Before you return the entries below, strip out the pictures and keep all else exact.
::: Data under study
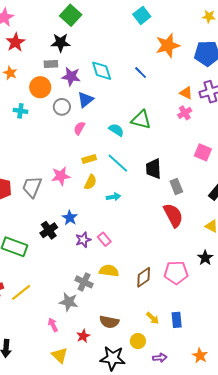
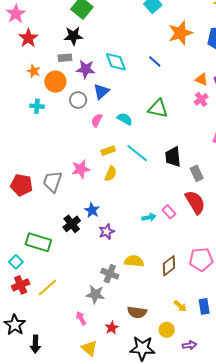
orange star: (10, 73) -> (34, 71), moved
cyan semicircle: (116, 130) -> (125, 119), moved
cyan arrow: (113, 197) -> (149, 217), moved
pink rectangle: (104, 239) -> (169, 212), moved

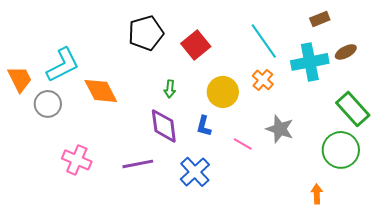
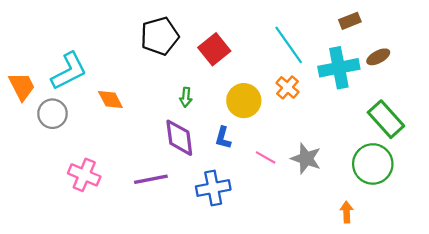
orange diamond: (101, 91) -> (110, 99), size x0.7
gray star: (280, 129) -> (306, 159), moved
blue cross: (195, 172) -> (213, 188), turned 32

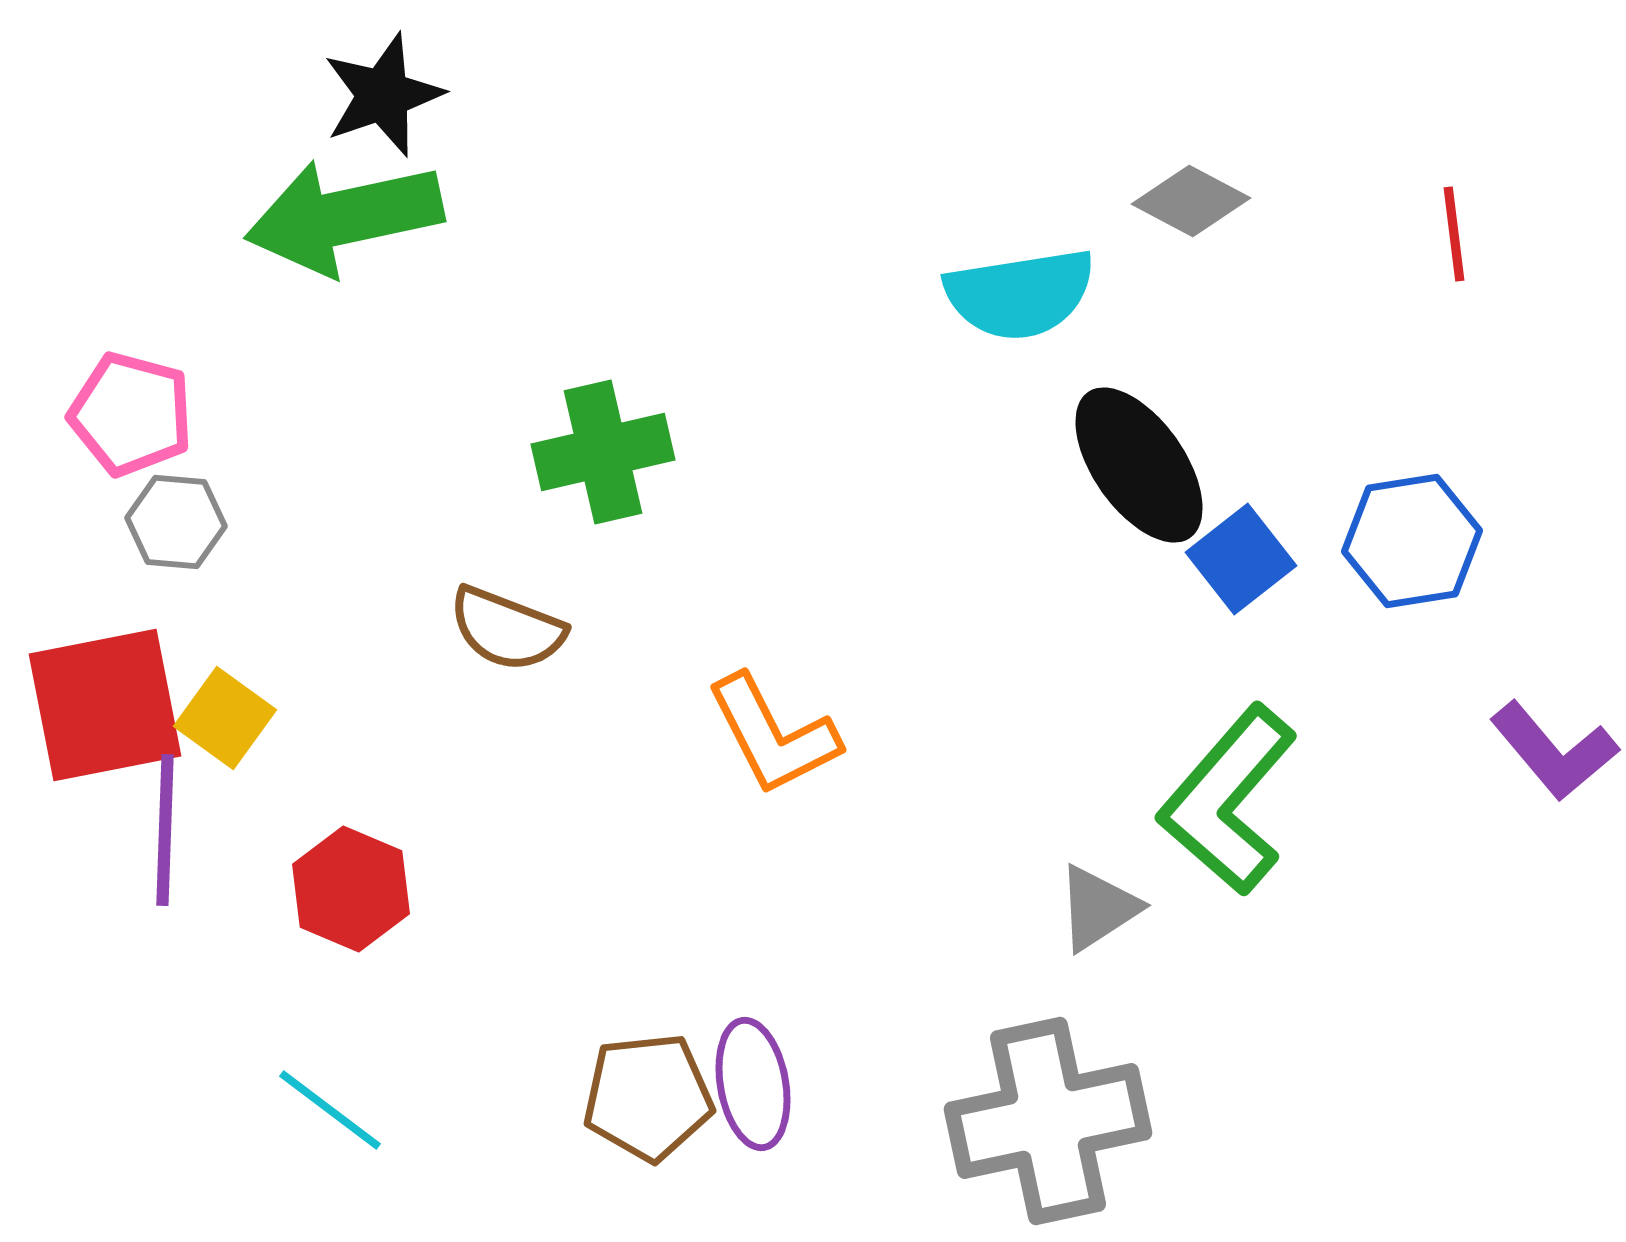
::::::
Response to this exercise:
orange star: (10, 73) -> (34, 71), moved
cyan semicircle: (116, 130) -> (125, 119), moved
cyan arrow: (113, 197) -> (149, 217), moved
pink rectangle: (104, 239) -> (169, 212), moved

orange diamond: (101, 91) -> (110, 99), size x0.7
gray star: (280, 129) -> (306, 159), moved
blue cross: (195, 172) -> (213, 188), turned 32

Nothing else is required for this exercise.